── RECORDS TO USE

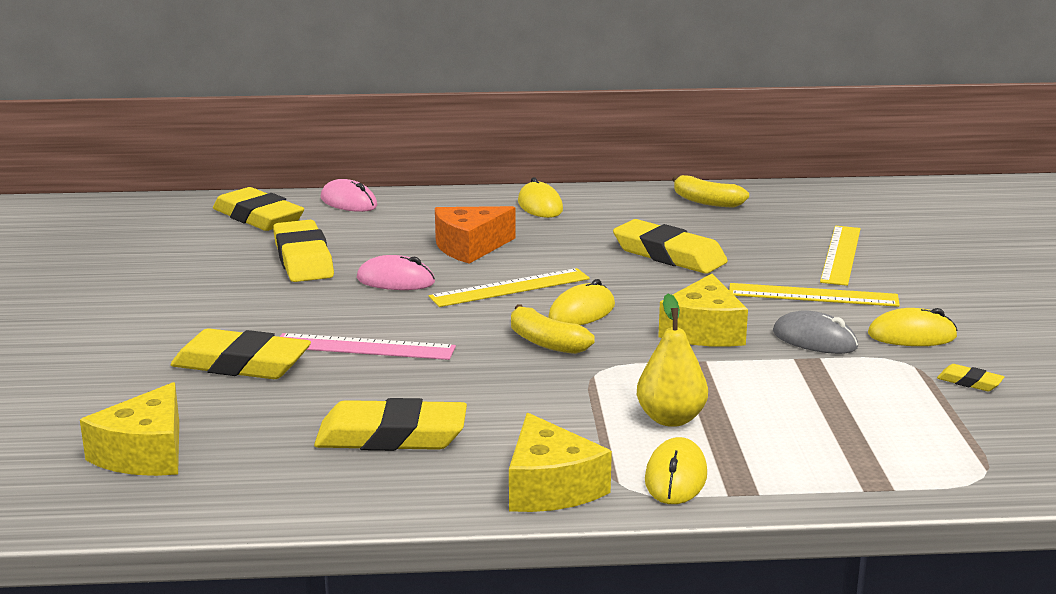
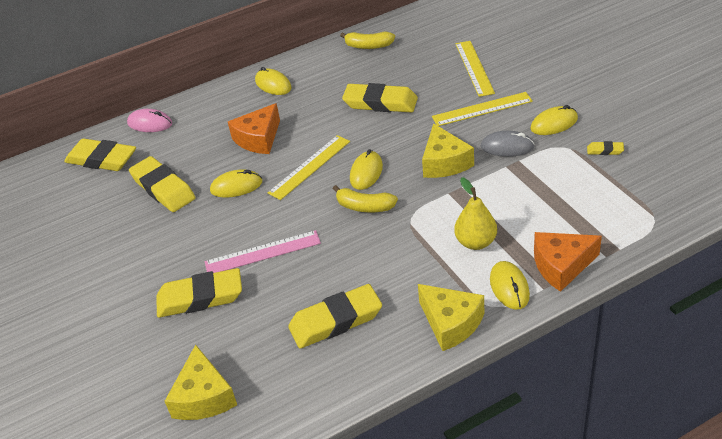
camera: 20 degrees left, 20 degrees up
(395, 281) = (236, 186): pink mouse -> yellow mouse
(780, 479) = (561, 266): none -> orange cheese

────
── RECORDS TO USE

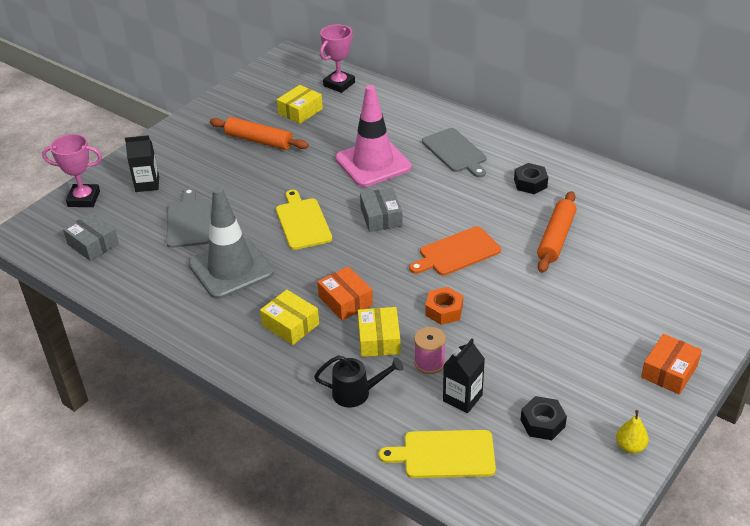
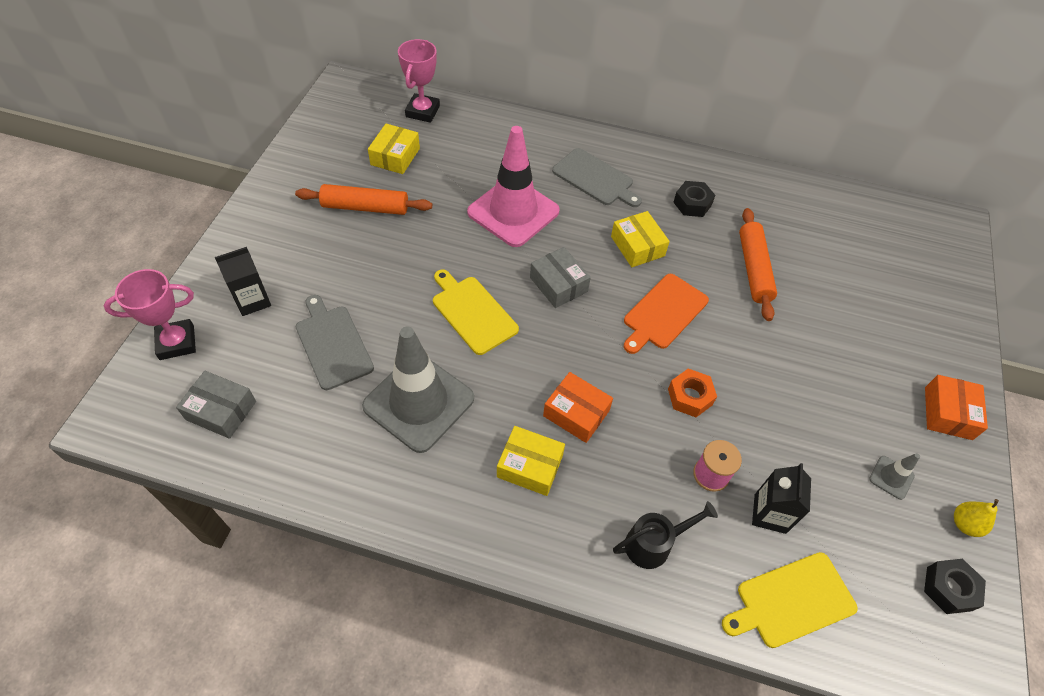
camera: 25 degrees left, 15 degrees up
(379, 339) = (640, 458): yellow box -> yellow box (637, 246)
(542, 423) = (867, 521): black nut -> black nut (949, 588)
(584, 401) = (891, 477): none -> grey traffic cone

────
── RECORDS TO USE

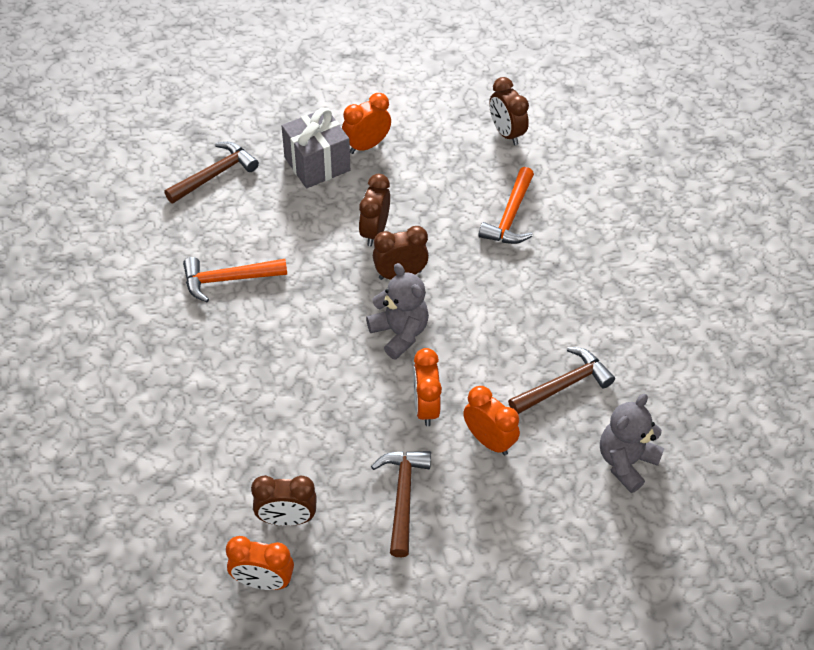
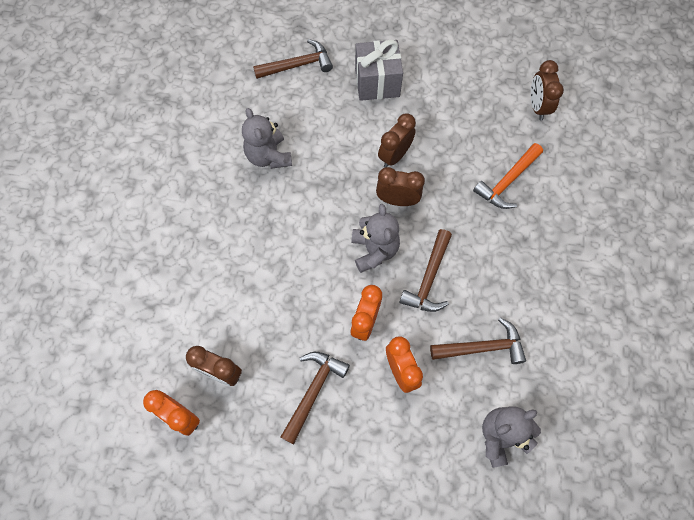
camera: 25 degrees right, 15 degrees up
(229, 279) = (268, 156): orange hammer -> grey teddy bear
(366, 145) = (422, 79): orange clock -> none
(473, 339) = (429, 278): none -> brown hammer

────

TASK DETAILS: When a line of the records includes "none", that line belongs in the answer.

WRITTEN SOLUTION:
(780, 479) = (561, 266): none -> orange cheese
(584, 401) = (891, 477): none -> grey traffic cone
(366, 145) = (422, 79): orange clock -> none
(473, 339) = (429, 278): none -> brown hammer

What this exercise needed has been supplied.